_TASK STATEMENT:_ Transcribe the records that follow, keeping every word as it stands.

_INPUT DATA:_
##########
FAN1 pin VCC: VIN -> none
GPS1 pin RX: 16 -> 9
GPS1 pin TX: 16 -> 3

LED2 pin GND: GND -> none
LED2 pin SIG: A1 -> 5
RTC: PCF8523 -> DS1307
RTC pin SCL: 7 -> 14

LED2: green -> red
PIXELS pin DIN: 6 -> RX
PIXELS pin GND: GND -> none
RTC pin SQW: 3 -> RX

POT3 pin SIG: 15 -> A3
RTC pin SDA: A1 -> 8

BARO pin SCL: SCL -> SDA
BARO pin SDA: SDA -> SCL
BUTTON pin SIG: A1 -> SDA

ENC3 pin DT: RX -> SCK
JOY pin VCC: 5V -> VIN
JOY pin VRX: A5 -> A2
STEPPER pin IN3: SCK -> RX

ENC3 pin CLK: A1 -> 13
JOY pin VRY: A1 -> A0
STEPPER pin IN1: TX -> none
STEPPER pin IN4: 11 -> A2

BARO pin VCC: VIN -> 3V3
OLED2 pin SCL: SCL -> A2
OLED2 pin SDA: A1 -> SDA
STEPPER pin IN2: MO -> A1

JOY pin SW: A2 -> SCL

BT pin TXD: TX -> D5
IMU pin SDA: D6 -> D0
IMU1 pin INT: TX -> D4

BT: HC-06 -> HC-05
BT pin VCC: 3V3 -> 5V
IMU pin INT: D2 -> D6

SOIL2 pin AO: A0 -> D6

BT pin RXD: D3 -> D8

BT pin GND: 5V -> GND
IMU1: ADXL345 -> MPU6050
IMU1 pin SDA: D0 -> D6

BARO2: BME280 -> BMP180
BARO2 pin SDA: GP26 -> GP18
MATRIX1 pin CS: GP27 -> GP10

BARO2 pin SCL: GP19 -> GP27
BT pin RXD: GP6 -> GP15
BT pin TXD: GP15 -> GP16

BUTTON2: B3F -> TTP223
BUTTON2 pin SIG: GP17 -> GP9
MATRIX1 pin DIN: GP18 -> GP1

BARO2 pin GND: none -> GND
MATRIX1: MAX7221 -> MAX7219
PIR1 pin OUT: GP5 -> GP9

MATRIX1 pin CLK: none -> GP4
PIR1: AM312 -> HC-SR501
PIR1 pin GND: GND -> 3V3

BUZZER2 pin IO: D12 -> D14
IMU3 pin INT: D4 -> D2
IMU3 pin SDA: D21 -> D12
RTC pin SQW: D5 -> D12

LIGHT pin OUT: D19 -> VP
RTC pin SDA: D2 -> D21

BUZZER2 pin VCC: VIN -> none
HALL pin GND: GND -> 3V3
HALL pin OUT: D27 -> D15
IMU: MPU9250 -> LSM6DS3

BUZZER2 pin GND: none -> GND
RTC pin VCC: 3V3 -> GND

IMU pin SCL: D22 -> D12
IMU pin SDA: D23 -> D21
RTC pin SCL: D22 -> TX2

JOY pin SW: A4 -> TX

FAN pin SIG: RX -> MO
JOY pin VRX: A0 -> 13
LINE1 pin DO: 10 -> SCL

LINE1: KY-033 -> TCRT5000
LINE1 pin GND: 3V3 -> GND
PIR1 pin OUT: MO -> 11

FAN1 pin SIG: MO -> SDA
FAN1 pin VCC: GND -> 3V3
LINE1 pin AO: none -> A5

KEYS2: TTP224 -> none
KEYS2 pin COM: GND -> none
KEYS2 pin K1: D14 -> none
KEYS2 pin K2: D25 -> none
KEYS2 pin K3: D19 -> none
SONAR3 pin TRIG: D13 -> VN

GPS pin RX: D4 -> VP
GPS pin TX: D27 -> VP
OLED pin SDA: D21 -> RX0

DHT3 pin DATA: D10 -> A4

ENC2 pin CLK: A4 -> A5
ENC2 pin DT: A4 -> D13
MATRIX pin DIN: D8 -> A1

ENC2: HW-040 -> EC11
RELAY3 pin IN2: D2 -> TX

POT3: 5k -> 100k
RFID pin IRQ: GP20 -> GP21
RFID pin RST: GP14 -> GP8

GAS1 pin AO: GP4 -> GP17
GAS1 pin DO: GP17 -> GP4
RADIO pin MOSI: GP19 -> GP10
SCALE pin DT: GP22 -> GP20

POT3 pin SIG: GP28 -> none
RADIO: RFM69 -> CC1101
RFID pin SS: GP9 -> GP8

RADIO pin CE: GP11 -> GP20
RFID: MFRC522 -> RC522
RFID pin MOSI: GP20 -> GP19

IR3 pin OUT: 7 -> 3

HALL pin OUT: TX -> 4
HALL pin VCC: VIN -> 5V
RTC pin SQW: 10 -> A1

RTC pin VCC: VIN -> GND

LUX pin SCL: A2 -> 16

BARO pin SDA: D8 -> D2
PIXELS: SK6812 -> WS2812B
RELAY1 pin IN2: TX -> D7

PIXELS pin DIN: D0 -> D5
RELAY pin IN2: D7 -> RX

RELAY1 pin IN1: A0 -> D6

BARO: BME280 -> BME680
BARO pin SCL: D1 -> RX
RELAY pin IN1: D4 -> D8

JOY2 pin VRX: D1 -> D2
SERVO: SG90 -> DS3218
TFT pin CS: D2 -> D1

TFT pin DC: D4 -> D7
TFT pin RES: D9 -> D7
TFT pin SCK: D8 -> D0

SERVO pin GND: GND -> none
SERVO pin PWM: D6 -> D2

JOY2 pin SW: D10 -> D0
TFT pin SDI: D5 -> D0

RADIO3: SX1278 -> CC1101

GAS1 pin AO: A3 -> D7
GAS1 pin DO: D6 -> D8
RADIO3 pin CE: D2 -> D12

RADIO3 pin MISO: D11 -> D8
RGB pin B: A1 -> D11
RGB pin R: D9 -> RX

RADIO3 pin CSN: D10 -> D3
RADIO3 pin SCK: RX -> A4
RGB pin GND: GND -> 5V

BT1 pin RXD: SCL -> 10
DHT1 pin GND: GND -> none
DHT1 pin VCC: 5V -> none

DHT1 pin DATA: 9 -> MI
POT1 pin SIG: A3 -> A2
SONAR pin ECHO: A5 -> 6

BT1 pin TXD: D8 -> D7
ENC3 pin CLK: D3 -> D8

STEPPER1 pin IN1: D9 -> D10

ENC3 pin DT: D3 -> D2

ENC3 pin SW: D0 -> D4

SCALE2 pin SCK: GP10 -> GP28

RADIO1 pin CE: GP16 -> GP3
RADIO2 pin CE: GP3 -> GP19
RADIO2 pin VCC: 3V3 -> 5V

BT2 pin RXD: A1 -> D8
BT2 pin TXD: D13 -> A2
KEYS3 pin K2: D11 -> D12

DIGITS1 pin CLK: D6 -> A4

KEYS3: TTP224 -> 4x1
##########
_WRITTEN SOLUTION:_
FAN1 pin VCC: VIN -> none
GPS1 pin RX: 16 -> 9
GPS1 pin TX: 16 -> 3

LED2 pin GND: GND -> none
LED2 pin SIG: A1 -> 5
RTC: PCF8523 -> DS1307
RTC pin SCL: 7 -> 14

LED2: green -> red
PIXELS pin DIN: 6 -> RX
PIXELS pin GND: GND -> none
RTC pin SQW: 3 -> RX

POT3 pin SIG: 15 -> A3
RTC pin SDA: A1 -> 8

BARO pin SCL: SCL -> SDA
BARO pin SDA: SDA -> SCL
BUTTON pin SIG: A1 -> SDA

ENC3 pin DT: RX -> SCK
JOY pin VCC: 5V -> VIN
JOY pin VRX: A5 -> A2
STEPPER pin IN3: SCK -> RX

ENC3 pin CLK: A1 -> 13
JOY pin VRY: A1 -> A0
STEPPER pin IN1: TX -> none
STEPPER pin IN4: 11 -> A2

BARO pin VCC: VIN -> 3V3
OLED2 pin SCL: SCL -> A2
OLED2 pin SDA: A1 -> SDA
STEPPER pin IN2: MO -> A1

JOY pin SW: A2 -> SCL

BT pin TXD: TX -> D5
IMU pin SDA: D6 -> D0
IMU1 pin INT: TX -> D4

BT: HC-06 -> HC-05
BT pin VCC: 3V3 -> 5V
IMU pin INT: D2 -> D6

SOIL2 pin AO: A0 -> D6

BT pin RXD: D3 -> D8

BT pin GND: 5V -> GND
IMU1: ADXL345 -> MPU6050
IMU1 pin SDA: D0 -> D6

BARO2: BME280 -> BMP180
BARO2 pin SDA: GP26 -> GP18
MATRIX1 pin CS: GP27 -> GP10

BARO2 pin SCL: GP19 -> GP27
BT pin RXD: GP6 -> GP15
BT pin TXD: GP15 -> GP16

BUTTON2: B3F -> TTP223
BUTTON2 pin SIG: GP17 -> GP9
MATRIX1 pin DIN: GP18 -> GP1

BARO2 pin GND: none -> GND
MATRIX1: MAX7221 -> MAX7219
PIR1 pin OUT: GP5 -> GP9

MATRIX1 pin CLK: none -> GP4
PIR1: AM312 -> HC-SR501
PIR1 pin GND: GND -> 3V3

BUZZER2 pin IO: D12 -> D14
IMU3 pin INT: D4 -> D2
IMU3 pin SDA: D21 -> D12
RTC pin SQW: D5 -> D12

LIGHT pin OUT: D19 -> VP
RTC pin SDA: D2 -> D21

BUZZER2 pin VCC: VIN -> none
HALL pin GND: GND -> 3V3
HALL pin OUT: D27 -> D15
IMU: MPU9250 -> LSM6DS3

BUZZER2 pin GND: none -> GND
RTC pin VCC: 3V3 -> GND

IMU pin SCL: D22 -> D12
IMU pin SDA: D23 -> D21
RTC pin SCL: D22 -> TX2

JOY pin SW: A4 -> TX

FAN pin SIG: RX -> MO
JOY pin VRX: A0 -> 13
LINE1 pin DO: 10 -> SCL

LINE1: KY-033 -> TCRT5000
LINE1 pin GND: 3V3 -> GND
PIR1 pin OUT: MO -> 11

FAN1 pin SIG: MO -> SDA
FAN1 pin VCC: GND -> 3V3
LINE1 pin AO: none -> A5

KEYS2: TTP224 -> none
KEYS2 pin COM: GND -> none
KEYS2 pin K1: D14 -> none
KEYS2 pin K2: D25 -> none
KEYS2 pin K3: D19 -> none
SONAR3 pin TRIG: D13 -> VN

GPS pin RX: D4 -> VP
GPS pin TX: D27 -> VP
OLED pin SDA: D21 -> RX0

DHT3 pin DATA: D10 -> A4

ENC2 pin CLK: A4 -> A5
ENC2 pin DT: A4 -> D13
MATRIX pin DIN: D8 -> A1

ENC2: HW-040 -> EC11
RELAY3 pin IN2: D2 -> TX

POT3: 5k -> 100k
RFID pin IRQ: GP20 -> GP21
RFID pin RST: GP14 -> GP8

GAS1 pin AO: GP4 -> GP17
GAS1 pin DO: GP17 -> GP4
RADIO pin MOSI: GP19 -> GP10
SCALE pin DT: GP22 -> GP20

POT3 pin SIG: GP28 -> none
RADIO: RFM69 -> CC1101
RFID pin SS: GP9 -> GP8

RADIO pin CE: GP11 -> GP20
RFID: MFRC522 -> RC522
RFID pin MOSI: GP20 -> GP19

IR3 pin OUT: 7 -> 3

HALL pin OUT: TX -> 4
HALL pin VCC: VIN -> 5V
RTC pin SQW: 10 -> A1

RTC pin VCC: VIN -> GND

LUX pin SCL: A2 -> 16

BARO pin SDA: D8 -> D2
PIXELS: SK6812 -> WS2812B
RELAY1 pin IN2: TX -> D7

PIXELS pin DIN: D0 -> D5
RELAY pin IN2: D7 -> RX

RELAY1 pin IN1: A0 -> D6

BARO: BME280 -> BME680
BARO pin SCL: D1 -> RX
RELAY pin IN1: D4 -> D8

JOY2 pin VRX: D1 -> D2
SERVO: SG90 -> DS3218
TFT pin CS: D2 -> D1

TFT pin DC: D4 -> D7
TFT pin RES: D9 -> D7
TFT pin SCK: D8 -> D0

SERVO pin GND: GND -> none
SERVO pin PWM: D6 -> D2

JOY2 pin SW: D10 -> D0
TFT pin SDI: D5 -> D0

RADIO3: SX1278 -> CC1101

GAS1 pin AO: A3 -> D7
GAS1 pin DO: D6 -> D8
RADIO3 pin CE: D2 -> D12

RADIO3 pin MISO: D11 -> D8
RGB pin B: A1 -> D11
RGB pin R: D9 -> RX

RADIO3 pin CSN: D10 -> D3
RADIO3 pin SCK: RX -> A4
RGB pin GND: GND -> 5V

BT1 pin RXD: SCL -> 10
DHT1 pin GND: GND -> none
DHT1 pin VCC: 5V -> none

DHT1 pin DATA: 9 -> MI
POT1 pin SIG: A3 -> A2
SONAR pin ECHO: A5 -> 6

BT1 pin TXD: D8 -> D7
ENC3 pin CLK: D3 -> D8

STEPPER1 pin IN1: D9 -> D10

ENC3 pin DT: D3 -> D2

ENC3 pin SW: D0 -> D4

SCALE2 pin SCK: GP10 -> GP28

RADIO1 pin CE: GP16 -> GP3
RADIO2 pin CE: GP3 -> GP19
RADIO2 pin VCC: 3V3 -> 5V

BT2 pin RXD: A1 -> D8
BT2 pin TXD: D13 -> A2
KEYS3 pin K2: D11 -> D12

DIGITS1 pin CLK: D6 -> A4

KEYS3: TTP224 -> 4x1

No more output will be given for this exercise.